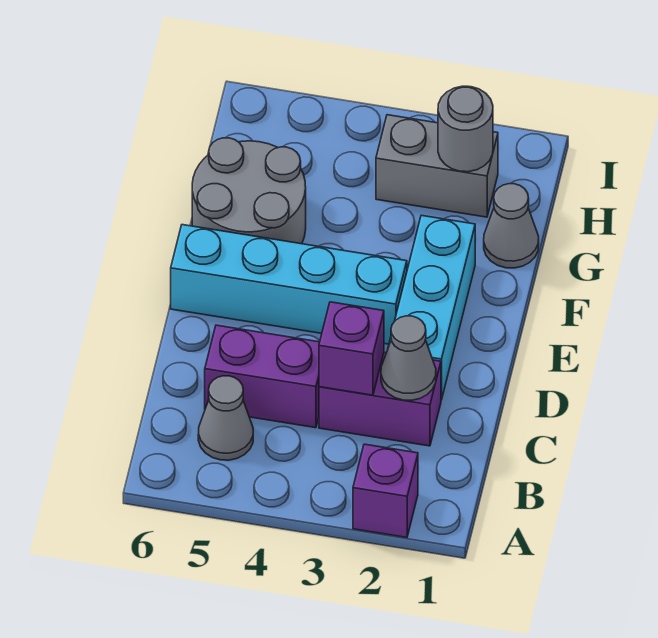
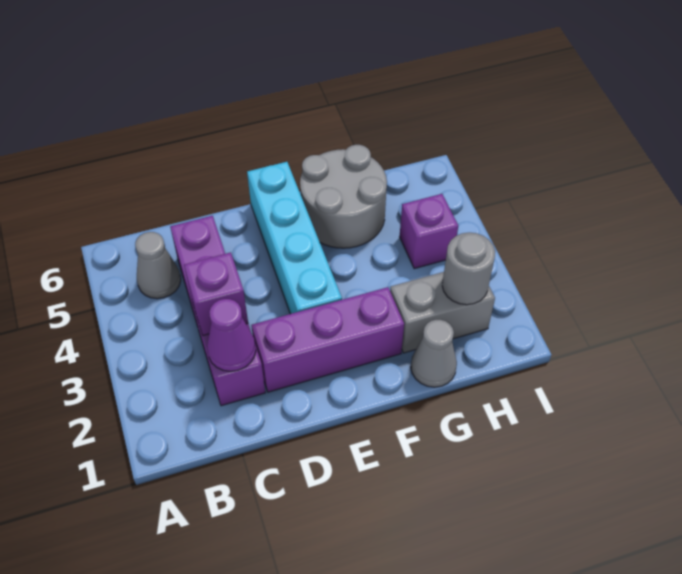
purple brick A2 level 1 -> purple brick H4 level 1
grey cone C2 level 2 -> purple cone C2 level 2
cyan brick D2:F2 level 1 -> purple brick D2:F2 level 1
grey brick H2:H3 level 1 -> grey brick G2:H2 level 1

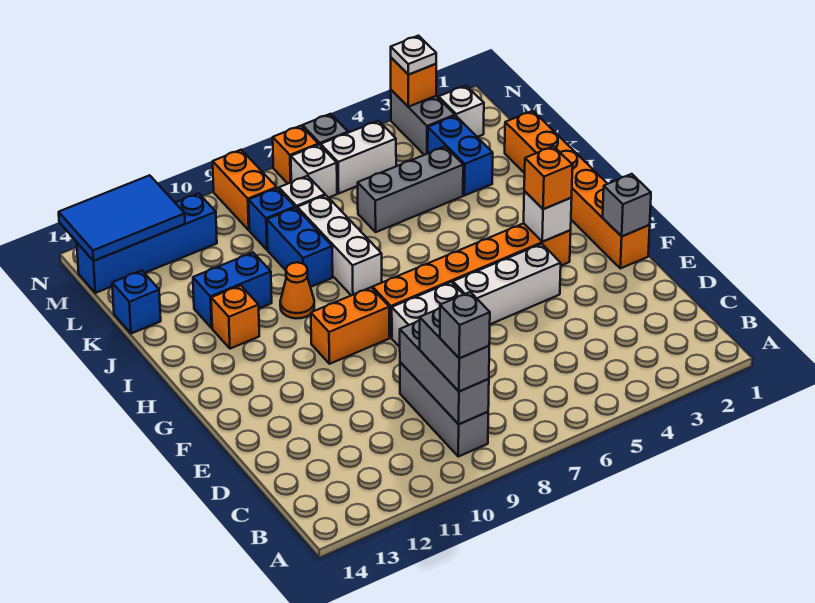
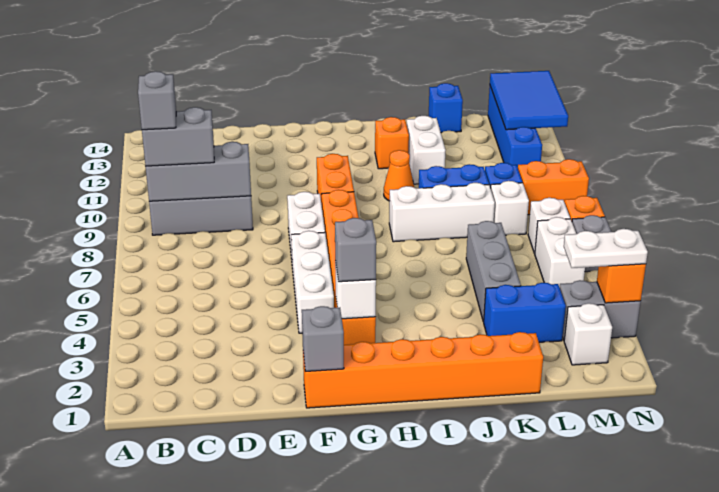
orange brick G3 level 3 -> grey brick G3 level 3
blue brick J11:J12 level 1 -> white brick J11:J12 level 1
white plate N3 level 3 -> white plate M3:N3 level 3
------------------------------------------------------------
**What to do:** All records above are to be printed exactly, minus the pictures they contain.

**Worked solution:**
purple brick A2 level 1 -> purple brick H4 level 1
grey cone C2 level 2 -> purple cone C2 level 2
cyan brick D2:F2 level 1 -> purple brick D2:F2 level 1
grey brick H2:H3 level 1 -> grey brick G2:H2 level 1

orange brick G3 level 3 -> grey brick G3 level 3
blue brick J11:J12 level 1 -> white brick J11:J12 level 1
white plate N3 level 3 -> white plate M3:N3 level 3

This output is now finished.